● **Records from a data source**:
========================================================================
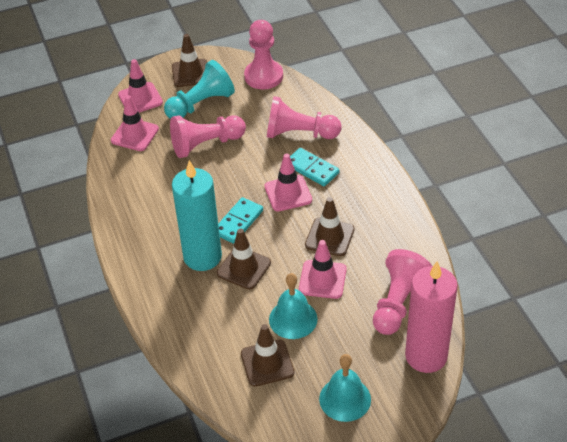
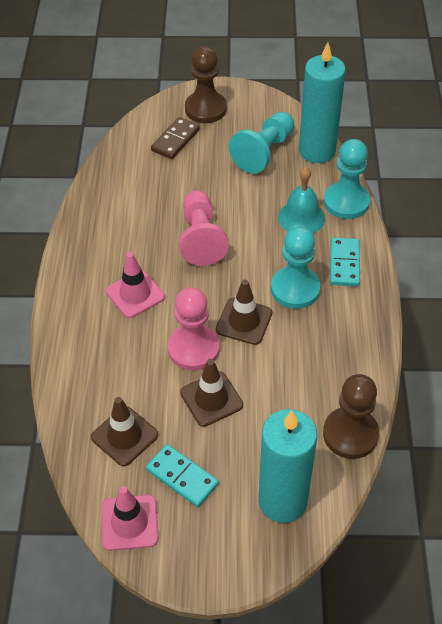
brown domino: 0 -> 1
brown pawn: 0 -> 2
brown traffic cone: 4 -> 3
pink candle: 1 -> 0
pink pawn: 4 -> 2
pink traffic cone: 4 -> 2
turquoise bell: 2 -> 1
turquoise candle: 1 -> 2
turquoise pawn: 1 -> 3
========================================================================
● **WHAT THE TASK REQUIRES**:
The records above need to be restated word for word, with the pictures left out.

● **RESULT OF THIS EXERCISE**:
brown domino: 0 -> 1
brown pawn: 0 -> 2
brown traffic cone: 4 -> 3
pink candle: 1 -> 0
pink pawn: 4 -> 2
pink traffic cone: 4 -> 2
turquoise bell: 2 -> 1
turquoise candle: 1 -> 2
turquoise pawn: 1 -> 3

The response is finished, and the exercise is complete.